───── Entries shown

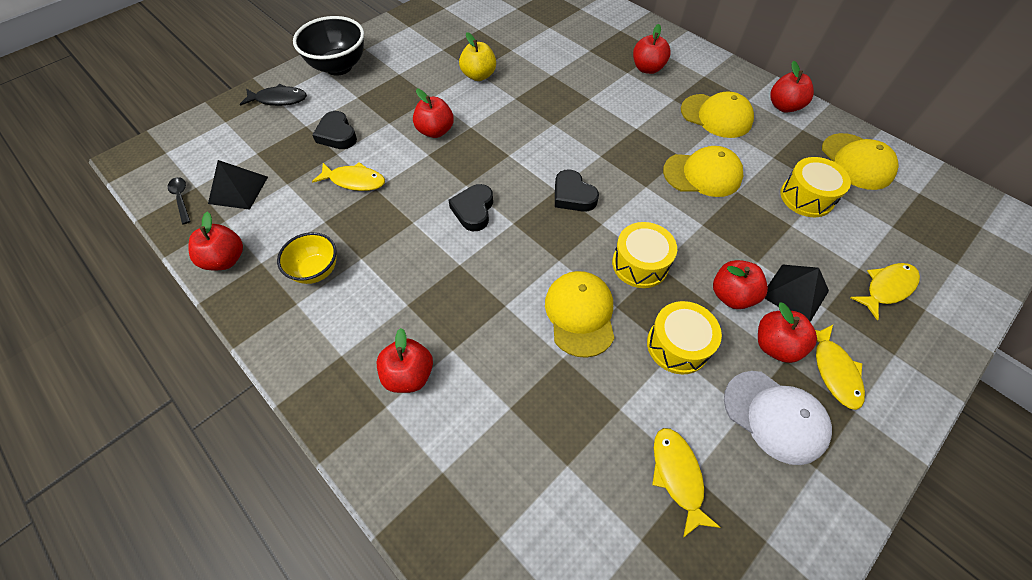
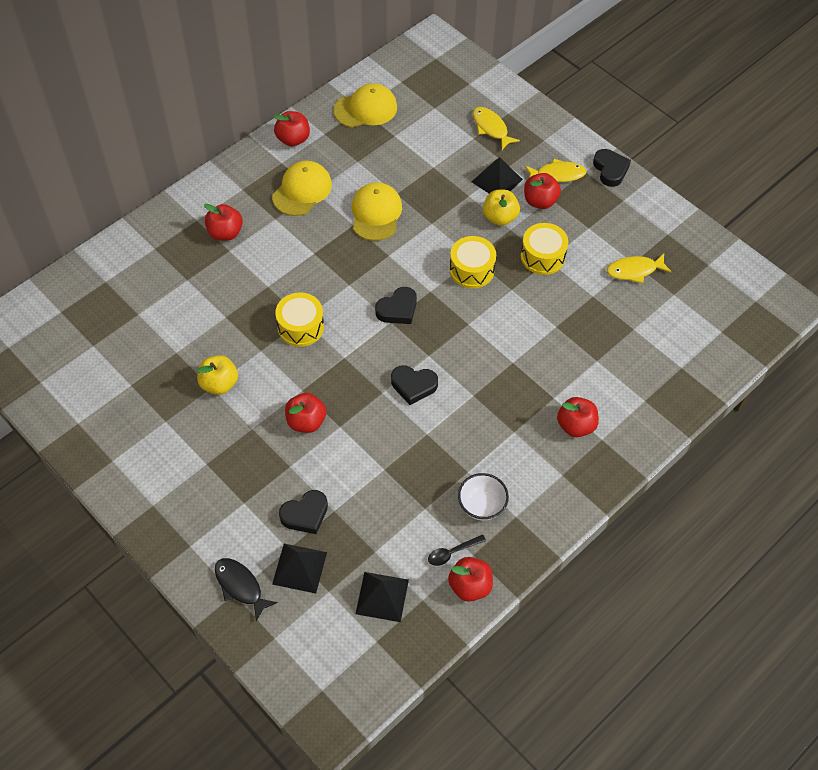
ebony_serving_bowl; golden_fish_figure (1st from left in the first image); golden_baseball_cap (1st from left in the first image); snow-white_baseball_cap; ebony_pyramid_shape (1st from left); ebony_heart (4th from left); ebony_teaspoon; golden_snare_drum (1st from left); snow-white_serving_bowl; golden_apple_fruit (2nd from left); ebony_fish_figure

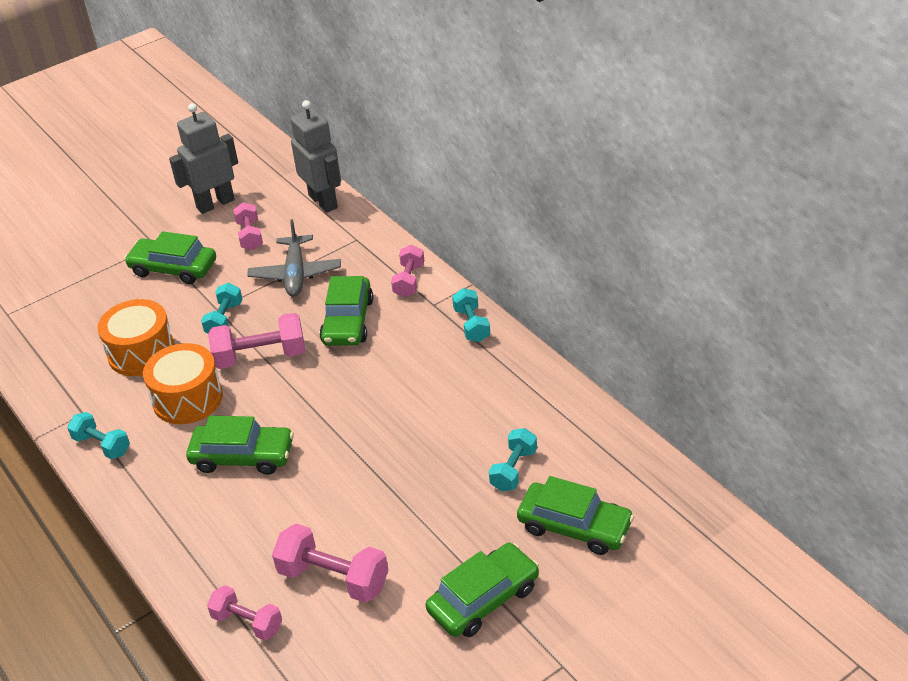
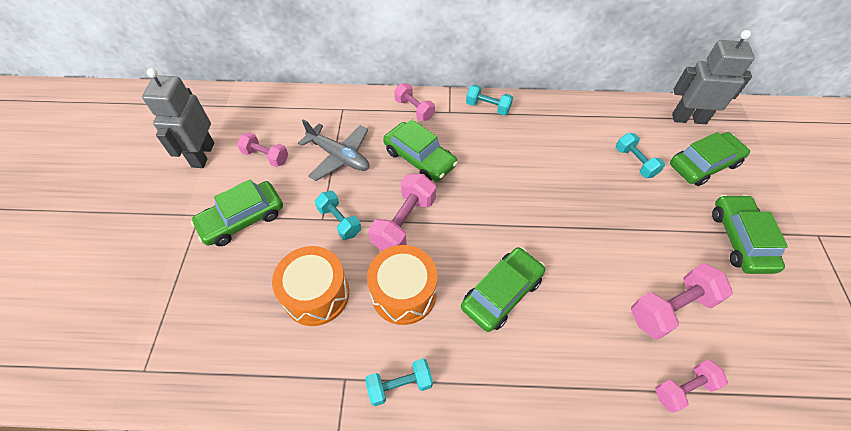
gray_robot (2nd from left)

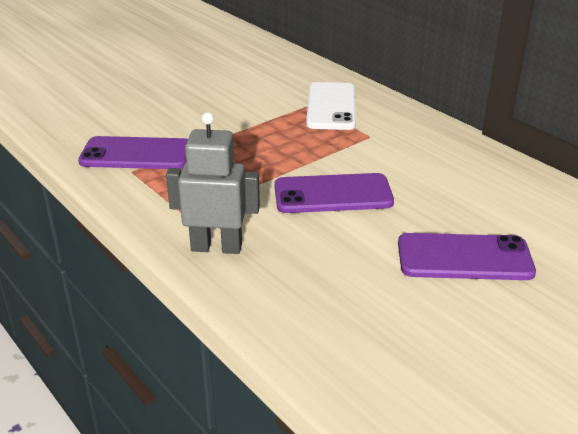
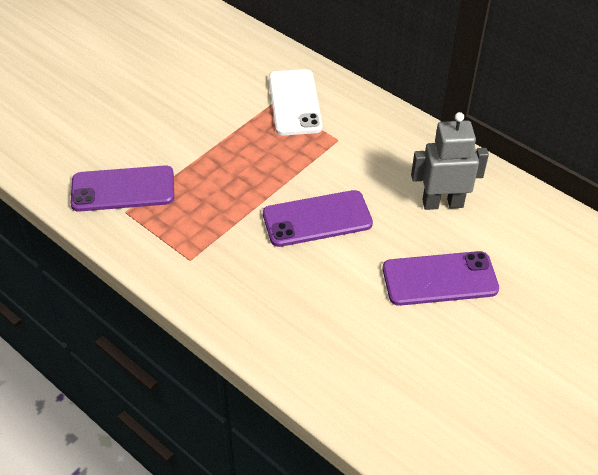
gray_robot

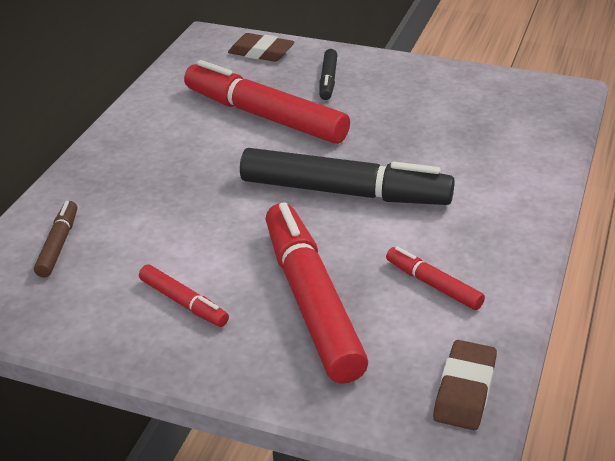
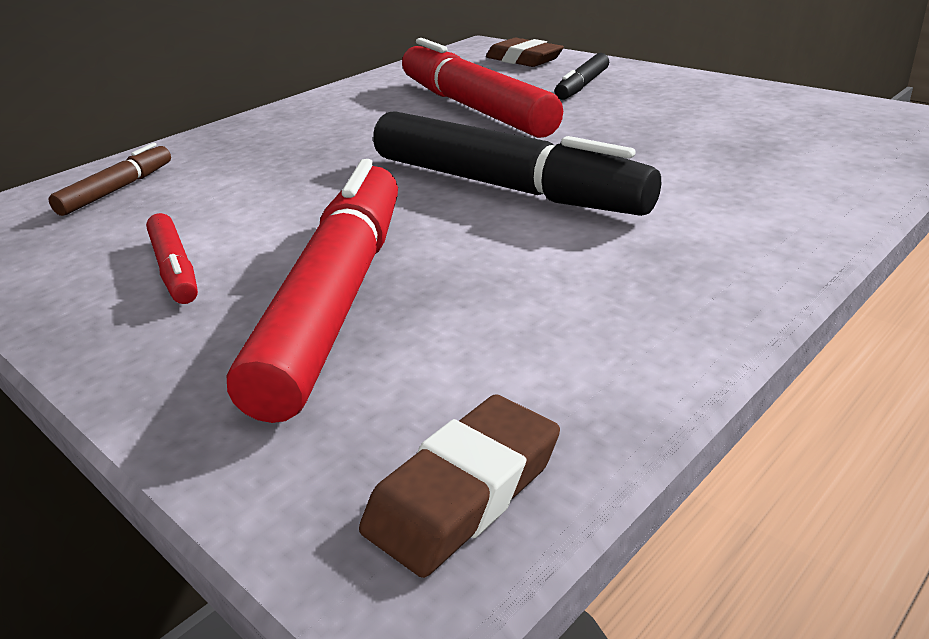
scarlet_marker (4th from left in the first image)

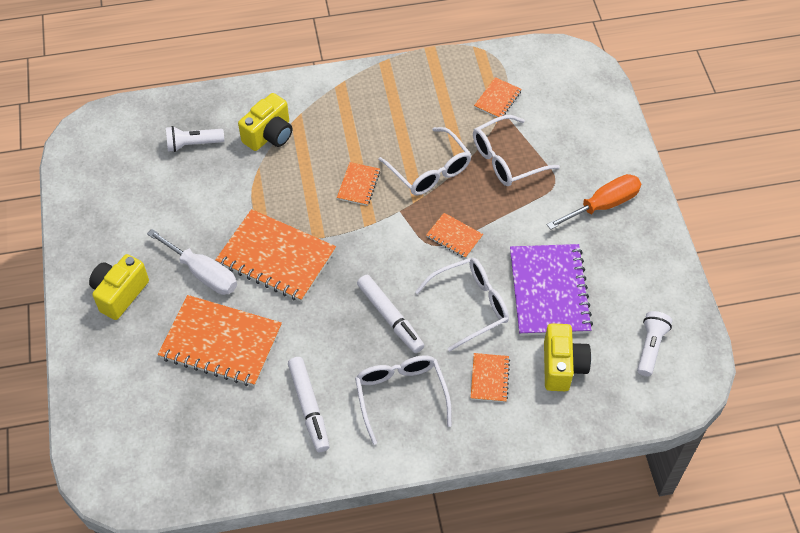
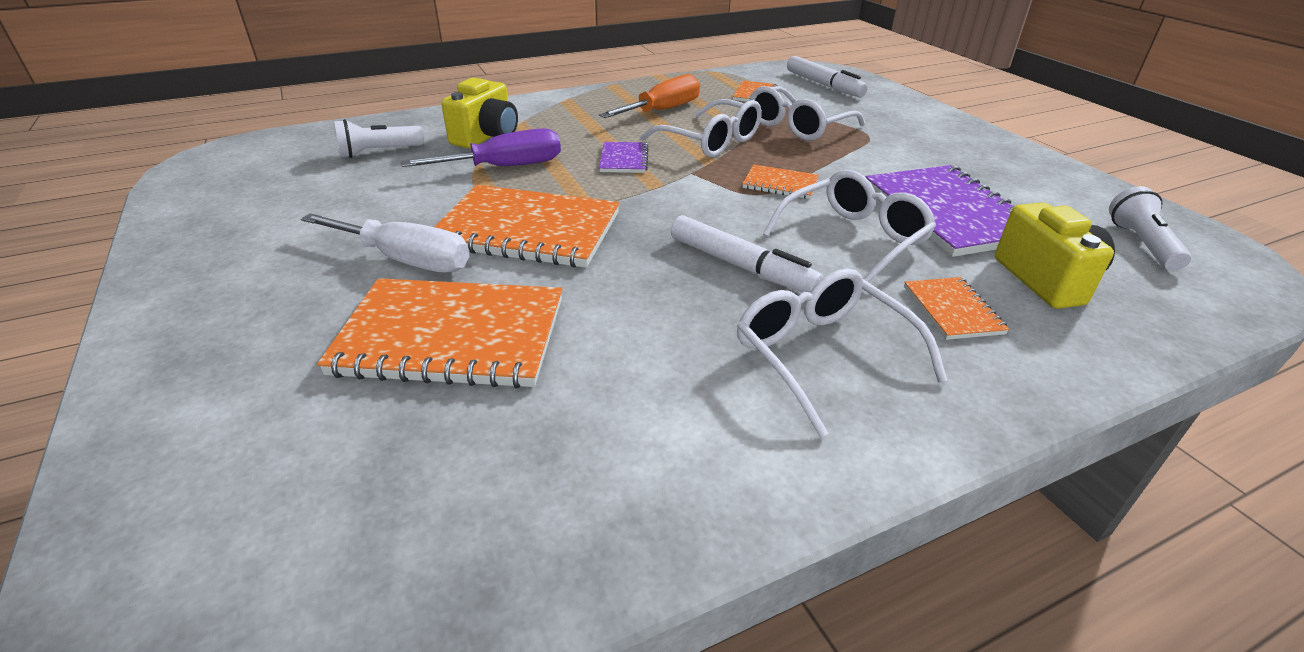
golden_camera (1st from left in the first image); purple_hand_screwdriver; snow-white_marker (2nd from left); bright_orange_hand_screwdriver; purple_exercise_book (1st from left)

──────────

■ What is being asked ■
The result should be a transcript of the lines from the line containing "gray_robot (2nd from left)" through the end of the listing above, exact, inclusive, and without pictures.

■ Exercise result ■
gray_robot (2nd from left)

gray_robot

scarlet_marker (4th from left in the first image)

golden_camera (1st from left in the first image); purple_hand_screwdriver; snow-white_marker (2nd from left); bright_orange_hand_screwdriver; purple_exercise_book (1st from left)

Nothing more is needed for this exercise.